§ **Problem statement**
In your copy, leave out all pictures and reproduce every entry exactly.

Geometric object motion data
--------------------------------------------------

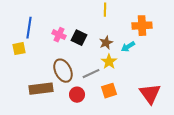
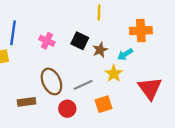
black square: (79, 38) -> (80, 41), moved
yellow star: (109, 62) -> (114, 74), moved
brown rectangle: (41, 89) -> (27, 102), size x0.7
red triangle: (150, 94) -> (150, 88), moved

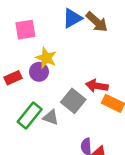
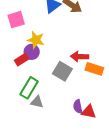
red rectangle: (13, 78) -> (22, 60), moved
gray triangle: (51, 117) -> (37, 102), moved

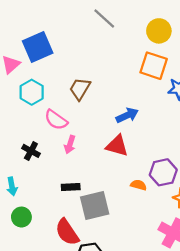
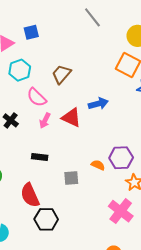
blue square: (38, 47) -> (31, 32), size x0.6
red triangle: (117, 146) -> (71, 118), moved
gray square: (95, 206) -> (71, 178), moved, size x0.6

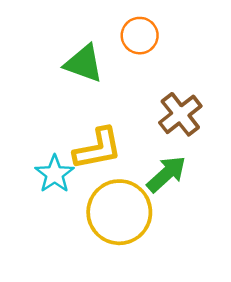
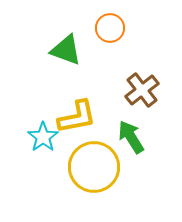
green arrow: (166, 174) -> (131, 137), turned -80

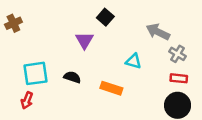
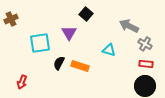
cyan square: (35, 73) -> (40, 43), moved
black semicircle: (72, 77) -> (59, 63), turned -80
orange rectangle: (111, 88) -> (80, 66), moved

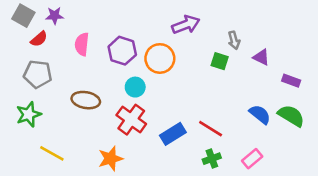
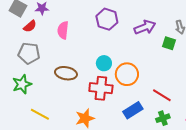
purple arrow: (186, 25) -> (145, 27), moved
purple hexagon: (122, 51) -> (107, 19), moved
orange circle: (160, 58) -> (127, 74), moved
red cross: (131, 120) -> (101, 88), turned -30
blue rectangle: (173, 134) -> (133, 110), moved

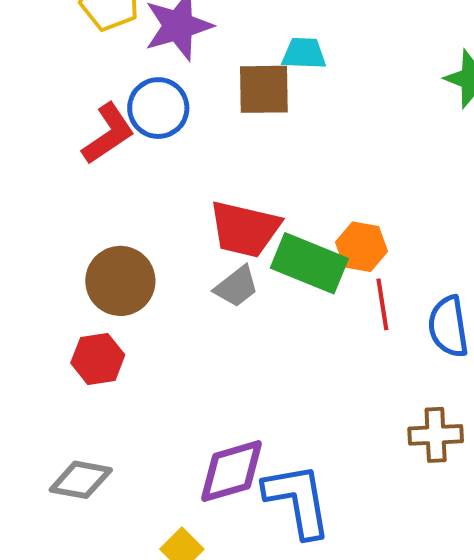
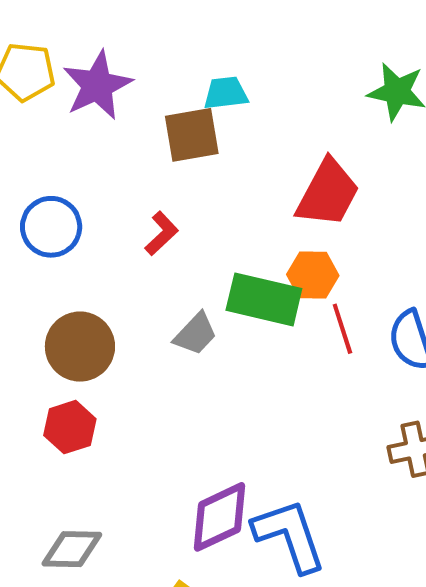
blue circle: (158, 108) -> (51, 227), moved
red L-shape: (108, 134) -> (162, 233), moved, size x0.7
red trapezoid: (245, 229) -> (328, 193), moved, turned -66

--------------------------------------------------

§ **Reply**
black square: (79, 38) -> (80, 41), moved
yellow star: (109, 62) -> (114, 74), moved
brown rectangle: (41, 89) -> (27, 102), size x0.7
red triangle: (150, 94) -> (150, 88), moved

red rectangle: (13, 78) -> (22, 60), moved
gray triangle: (51, 117) -> (37, 102), moved

blue square: (38, 47) -> (31, 32), size x0.6
red triangle: (117, 146) -> (71, 118), moved
gray square: (95, 206) -> (71, 178), moved, size x0.6

green arrow: (166, 174) -> (131, 137), turned -80

cyan square: (35, 73) -> (40, 43), moved
black semicircle: (72, 77) -> (59, 63), turned -80
orange rectangle: (111, 88) -> (80, 66), moved

purple arrow: (186, 25) -> (145, 27), moved
purple hexagon: (122, 51) -> (107, 19), moved
orange circle: (160, 58) -> (127, 74), moved
red cross: (131, 120) -> (101, 88), turned -30
blue rectangle: (173, 134) -> (133, 110), moved

blue circle: (158, 108) -> (51, 227), moved
red L-shape: (108, 134) -> (162, 233), moved, size x0.7
red trapezoid: (245, 229) -> (328, 193), moved, turned -66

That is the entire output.